START Records provided

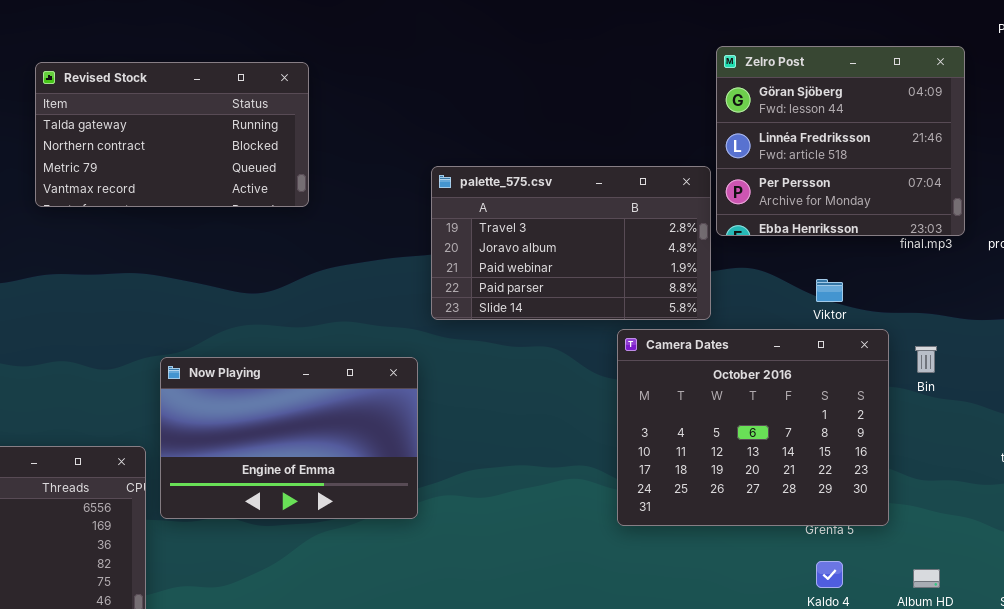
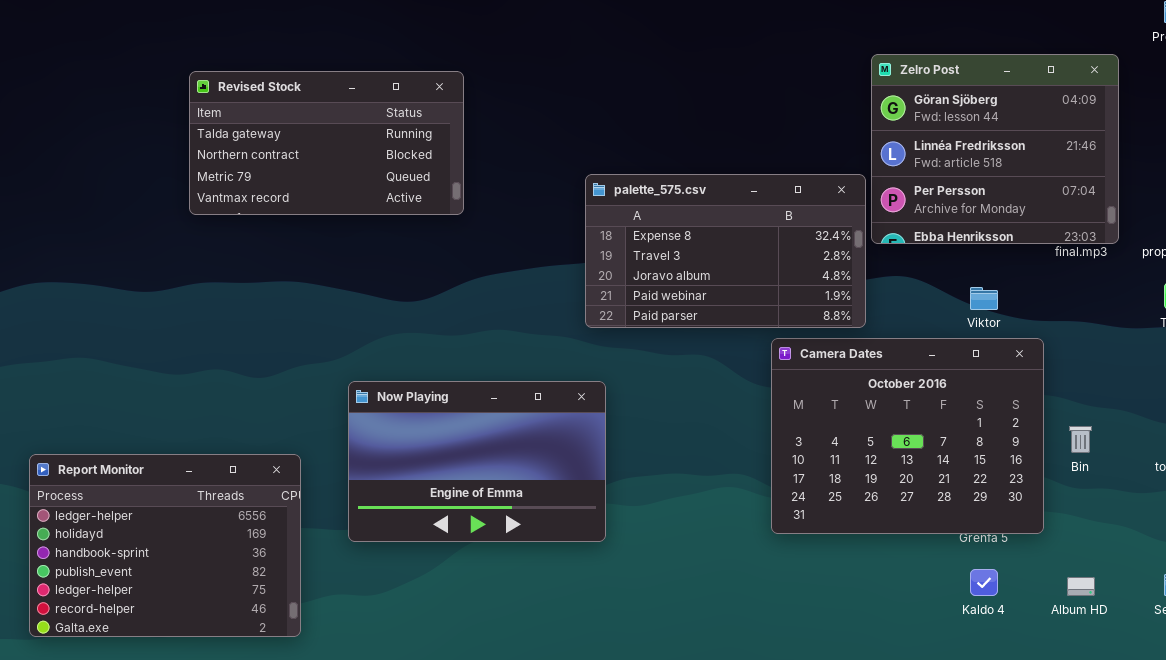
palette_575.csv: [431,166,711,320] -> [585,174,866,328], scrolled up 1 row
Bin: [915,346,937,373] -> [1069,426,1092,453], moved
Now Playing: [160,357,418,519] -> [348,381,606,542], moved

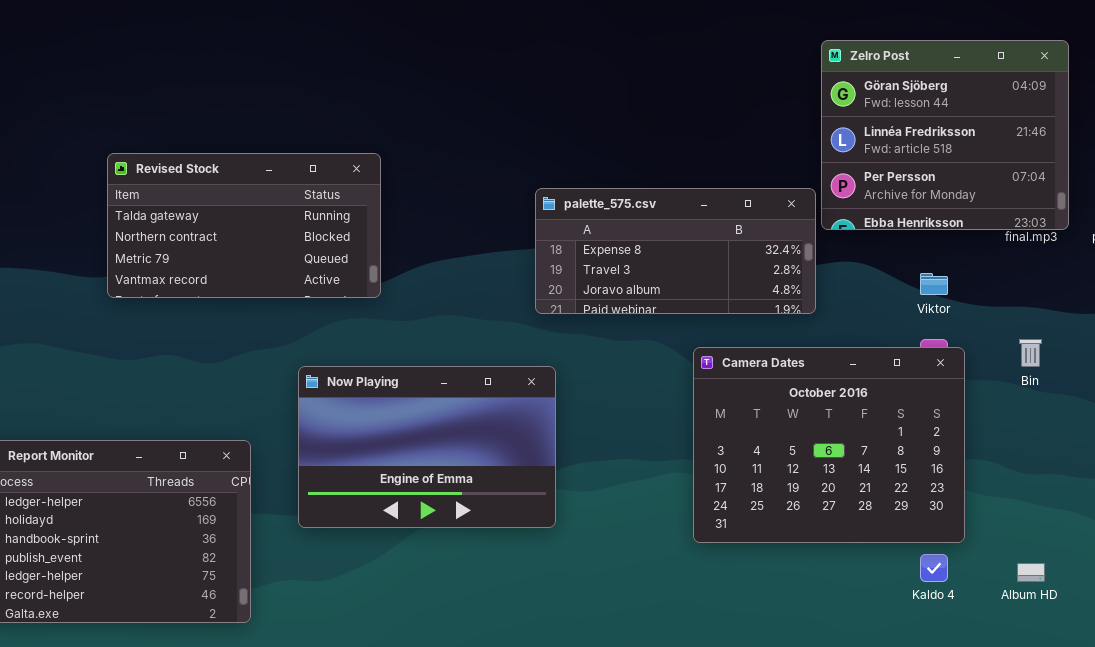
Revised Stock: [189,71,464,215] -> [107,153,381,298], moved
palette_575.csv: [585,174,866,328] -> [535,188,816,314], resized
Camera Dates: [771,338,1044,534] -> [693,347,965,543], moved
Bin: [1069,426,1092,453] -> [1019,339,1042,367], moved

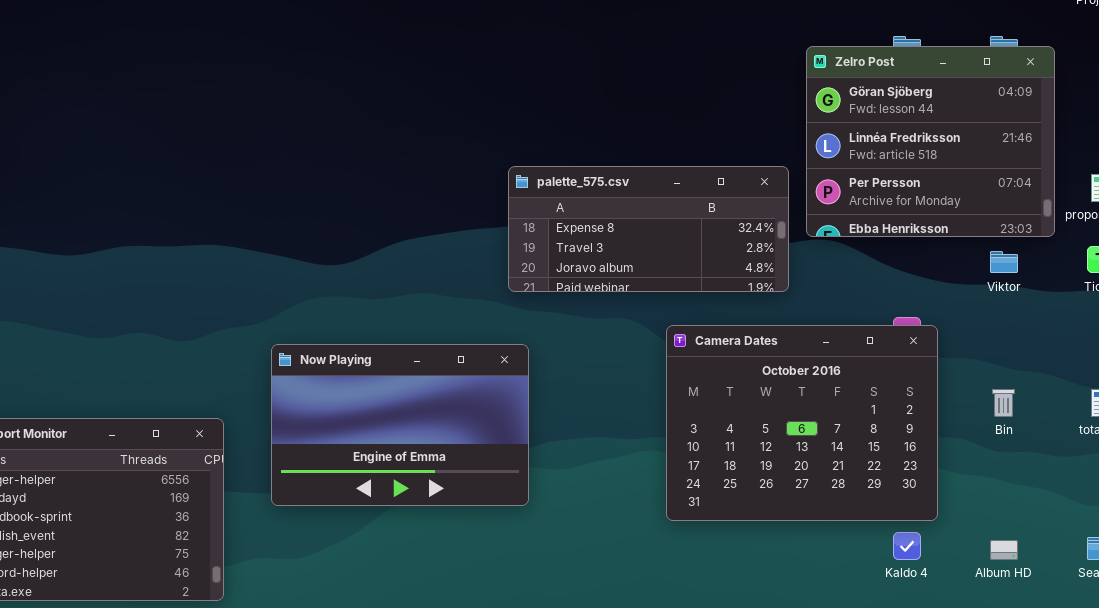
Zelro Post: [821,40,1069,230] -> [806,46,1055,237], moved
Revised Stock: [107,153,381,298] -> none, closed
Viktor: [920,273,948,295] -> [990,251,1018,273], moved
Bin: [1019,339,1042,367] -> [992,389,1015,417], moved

END Records provided

### What you are asked to do
Copy each line of the records above without change, but do not include any picture.

### Result for this exercise
palette_575.csv: [431,166,711,320] -> [585,174,866,328], scrolled up 1 row
Bin: [915,346,937,373] -> [1069,426,1092,453], moved
Now Playing: [160,357,418,519] -> [348,381,606,542], moved

Revised Stock: [189,71,464,215] -> [107,153,381,298], moved
palette_575.csv: [585,174,866,328] -> [535,188,816,314], resized
Camera Dates: [771,338,1044,534] -> [693,347,965,543], moved
Bin: [1069,426,1092,453] -> [1019,339,1042,367], moved

Zelro Post: [821,40,1069,230] -> [806,46,1055,237], moved
Revised Stock: [107,153,381,298] -> none, closed
Viktor: [920,273,948,295] -> [990,251,1018,273], moved
Bin: [1019,339,1042,367] -> [992,389,1015,417], moved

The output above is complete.